■ **Exercise aim**: All lines from the one containing "(242, 395) = (549, 600): orange" down to the final line of the entries below: return them exactly.

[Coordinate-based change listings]
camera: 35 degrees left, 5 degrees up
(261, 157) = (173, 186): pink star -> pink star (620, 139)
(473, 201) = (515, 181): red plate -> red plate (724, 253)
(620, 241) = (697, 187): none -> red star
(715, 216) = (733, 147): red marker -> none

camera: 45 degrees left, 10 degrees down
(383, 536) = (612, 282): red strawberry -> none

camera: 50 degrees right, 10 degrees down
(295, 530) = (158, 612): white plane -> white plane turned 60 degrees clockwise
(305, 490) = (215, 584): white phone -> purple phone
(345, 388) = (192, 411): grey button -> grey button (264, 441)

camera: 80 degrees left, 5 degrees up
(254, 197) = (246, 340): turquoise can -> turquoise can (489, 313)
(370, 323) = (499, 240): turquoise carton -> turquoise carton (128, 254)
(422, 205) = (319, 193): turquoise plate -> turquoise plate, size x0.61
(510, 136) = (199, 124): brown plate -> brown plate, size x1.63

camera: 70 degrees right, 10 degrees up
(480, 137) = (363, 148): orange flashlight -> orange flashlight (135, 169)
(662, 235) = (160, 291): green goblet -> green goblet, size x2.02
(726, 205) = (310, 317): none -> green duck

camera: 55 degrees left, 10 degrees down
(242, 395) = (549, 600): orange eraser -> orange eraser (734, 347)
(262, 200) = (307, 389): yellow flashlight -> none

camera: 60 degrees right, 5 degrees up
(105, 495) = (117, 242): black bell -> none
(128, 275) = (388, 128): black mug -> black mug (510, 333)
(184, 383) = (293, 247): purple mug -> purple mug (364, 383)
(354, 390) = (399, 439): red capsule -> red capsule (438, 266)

■ **Response for this exercise**:
(242, 395) = (549, 600): orange eraser -> orange eraser (734, 347)
(262, 200) = (307, 389): yellow flashlight -> none

camera: 60 degrees right, 5 degrees up
(105, 495) = (117, 242): black bell -> none
(128, 275) = (388, 128): black mug -> black mug (510, 333)
(184, 383) = (293, 247): purple mug -> purple mug (364, 383)
(354, 390) = (399, 439): red capsule -> red capsule (438, 266)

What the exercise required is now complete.